**WHAT THE TASK ASKS:** Which lines of the entries below run from the one holding "75 degrees clockwise" to the one holding "- orange cheese 408 120 90 60", inclusive? Set down exactly those lines and no others.

**SOURCE MATERIAL:**
▶

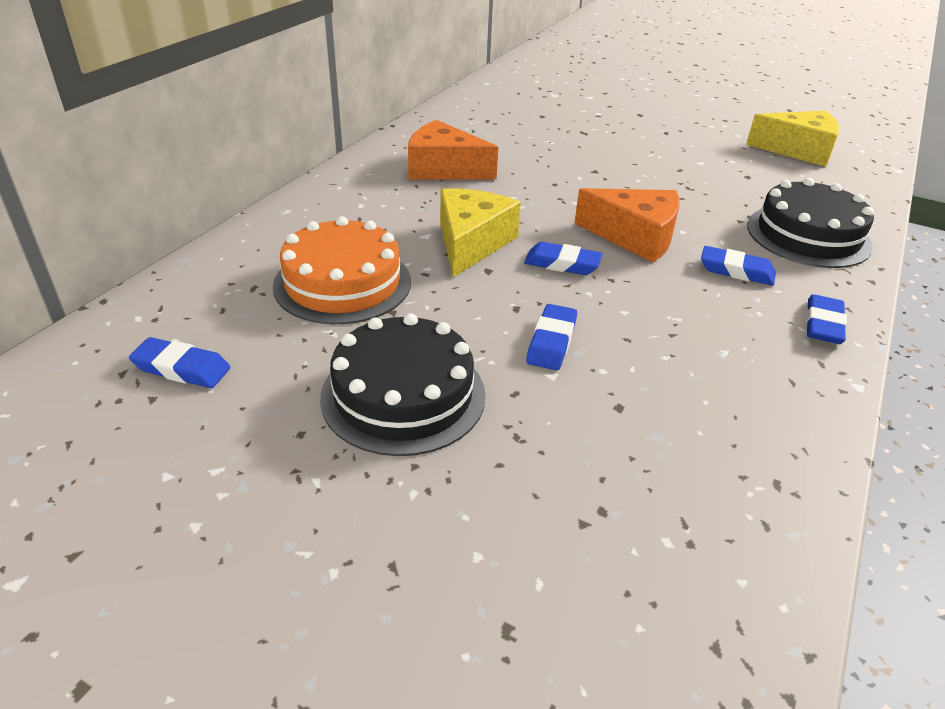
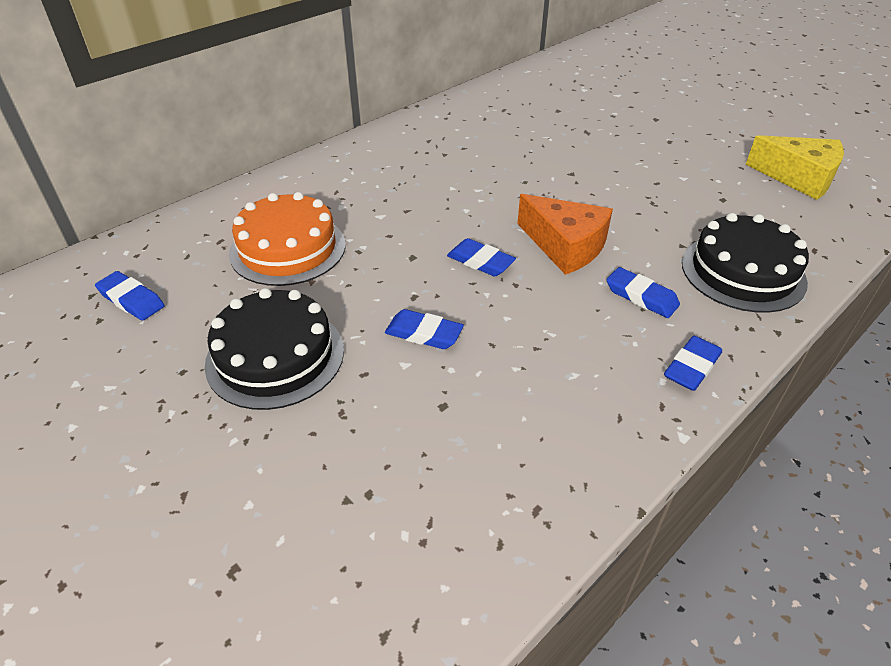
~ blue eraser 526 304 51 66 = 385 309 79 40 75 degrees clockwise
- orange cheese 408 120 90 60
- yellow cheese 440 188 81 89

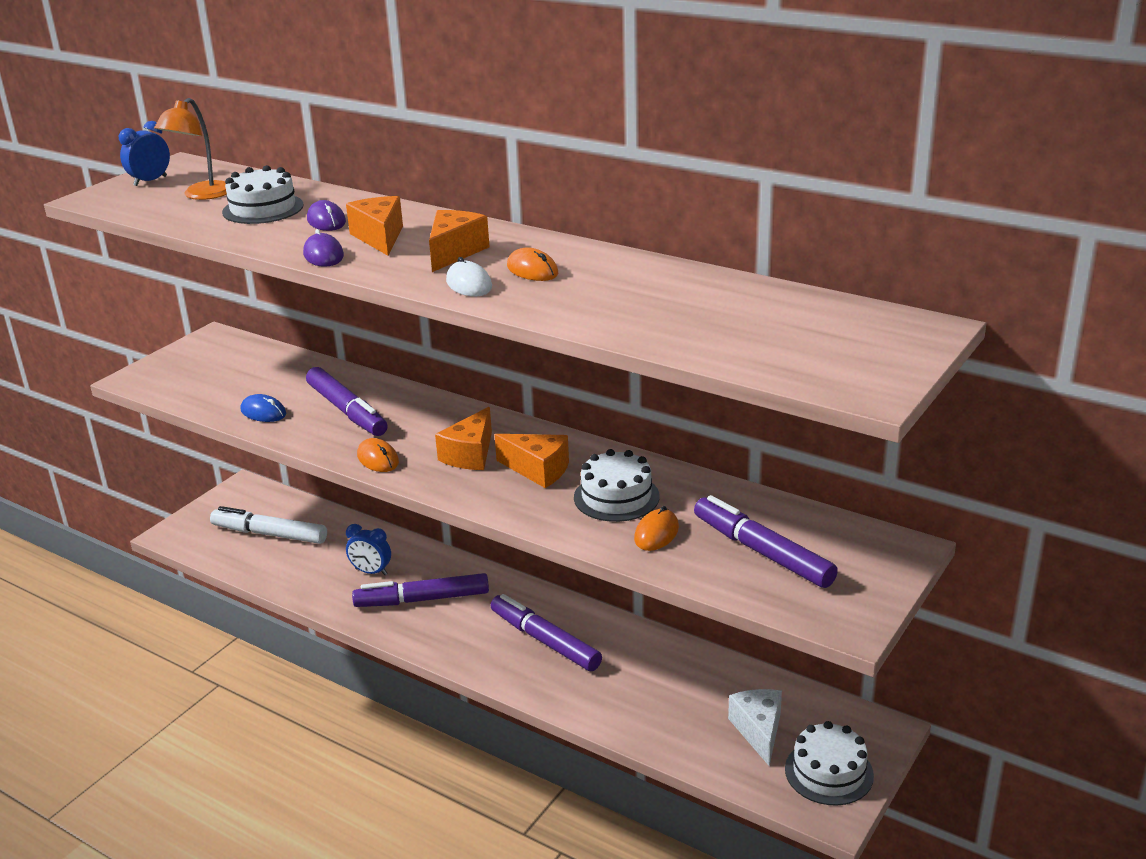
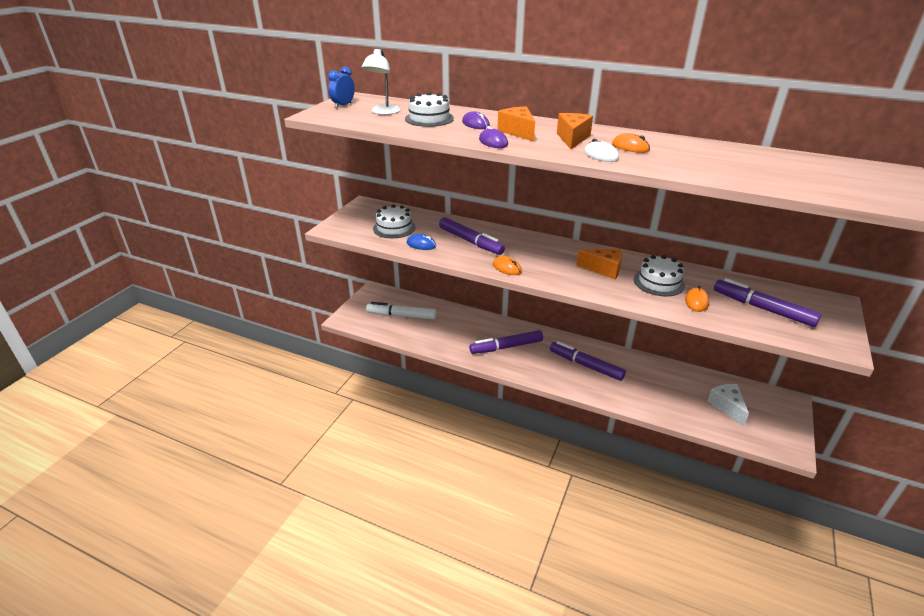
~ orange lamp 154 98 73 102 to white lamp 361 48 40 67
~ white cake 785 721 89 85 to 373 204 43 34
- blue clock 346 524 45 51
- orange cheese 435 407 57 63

◀
▶

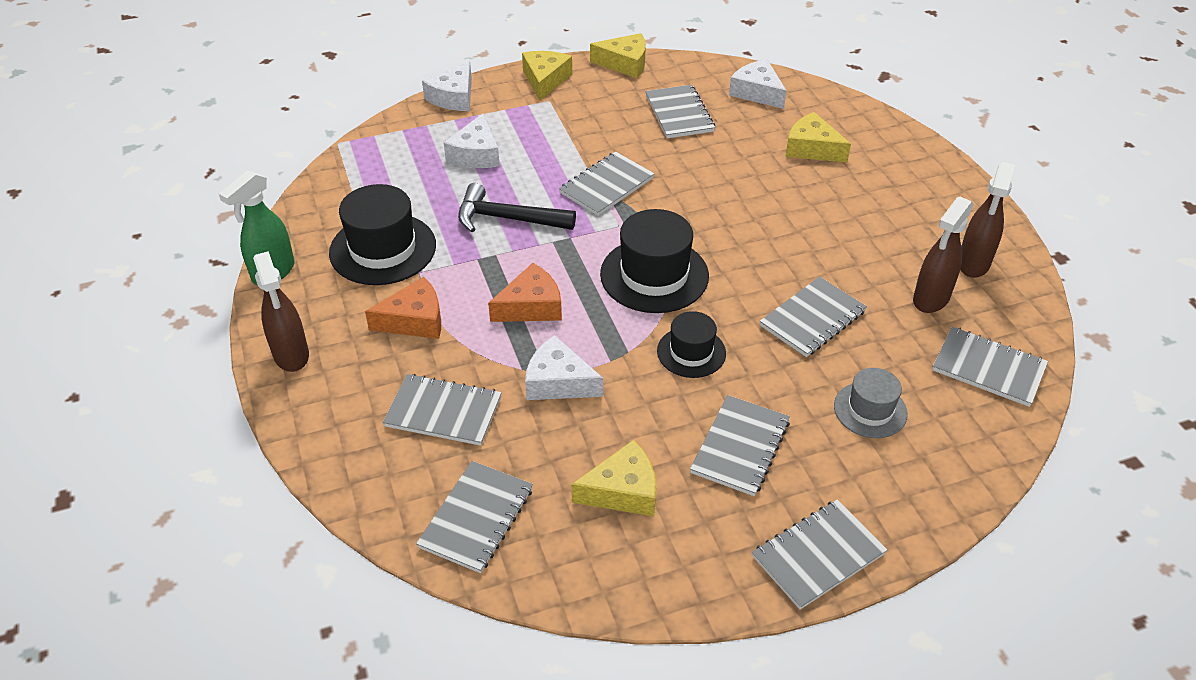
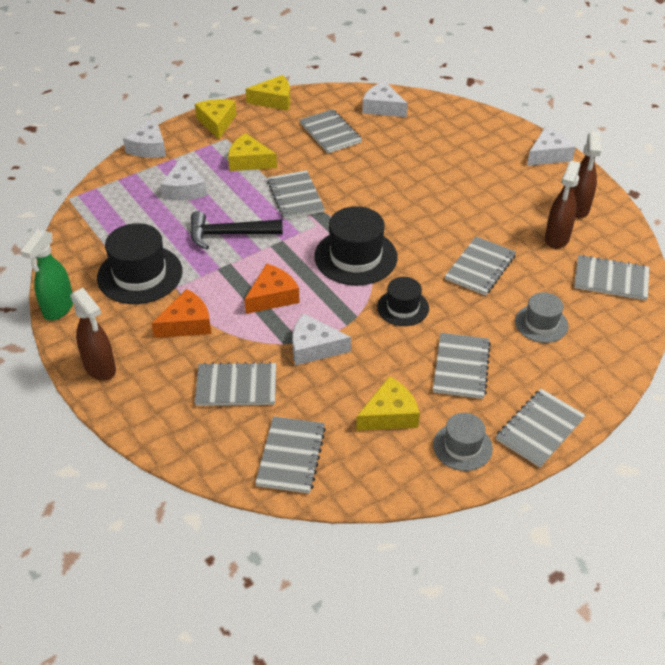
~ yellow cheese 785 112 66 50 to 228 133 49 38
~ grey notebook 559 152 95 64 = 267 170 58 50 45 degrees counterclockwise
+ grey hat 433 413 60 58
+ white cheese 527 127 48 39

◀
▶

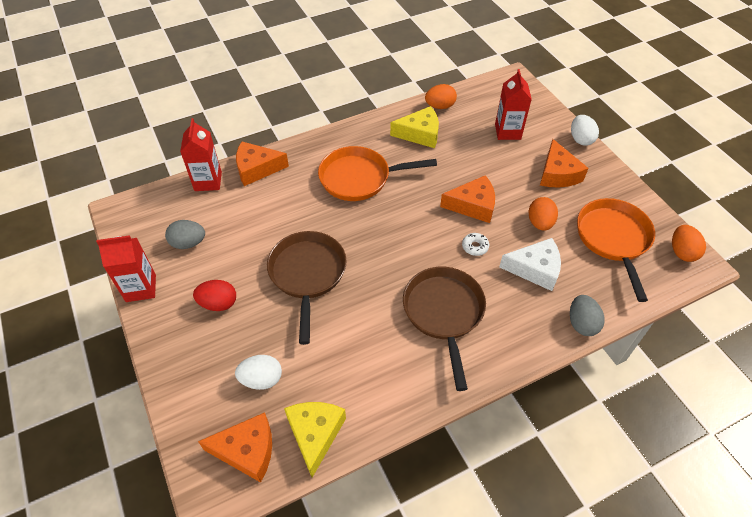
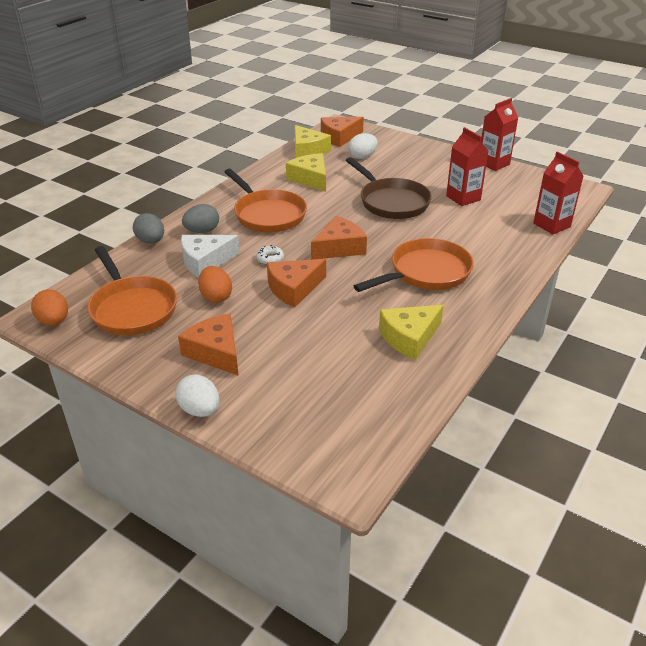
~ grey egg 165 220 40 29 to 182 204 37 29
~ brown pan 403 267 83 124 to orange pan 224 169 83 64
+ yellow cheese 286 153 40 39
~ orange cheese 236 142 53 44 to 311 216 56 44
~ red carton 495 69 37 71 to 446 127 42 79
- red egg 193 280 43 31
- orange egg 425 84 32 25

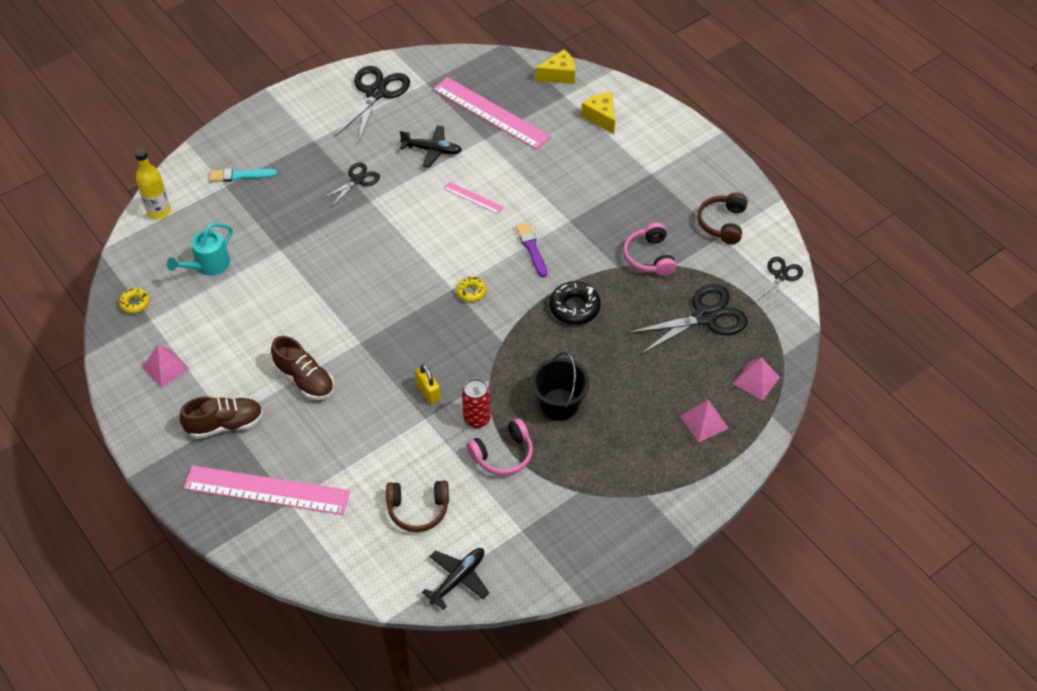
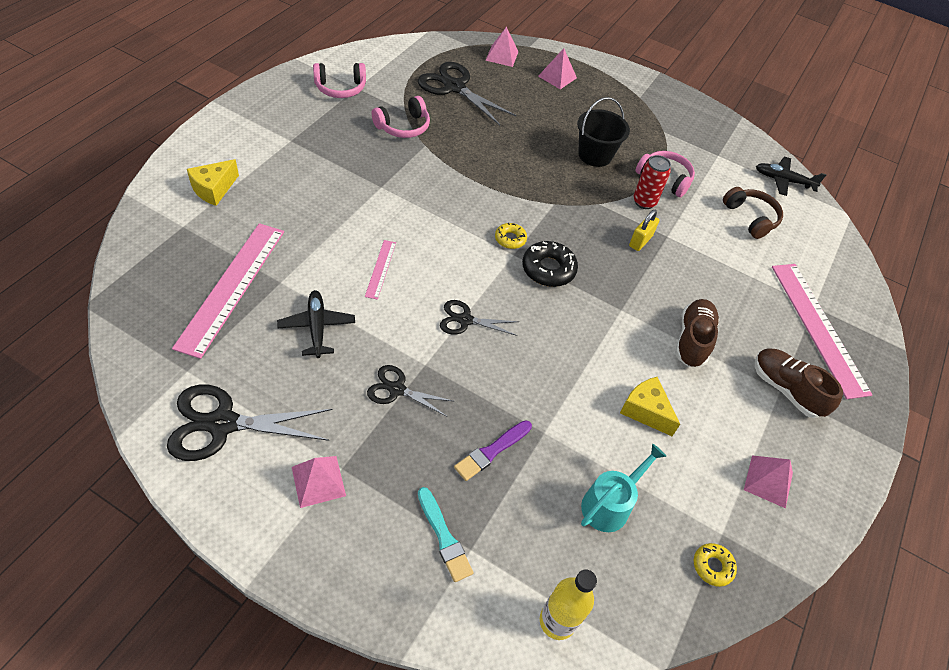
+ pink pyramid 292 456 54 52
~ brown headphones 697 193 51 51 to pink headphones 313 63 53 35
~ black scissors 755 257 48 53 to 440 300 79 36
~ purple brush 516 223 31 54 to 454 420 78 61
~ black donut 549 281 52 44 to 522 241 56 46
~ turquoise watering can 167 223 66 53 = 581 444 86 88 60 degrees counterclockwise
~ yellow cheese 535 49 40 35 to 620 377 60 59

◀

**SOLUTION FOR THIS EXERCISE:**
~ blue eraser 526 304 51 66 = 385 309 79 40 75 degrees clockwise
- orange cheese 408 120 90 60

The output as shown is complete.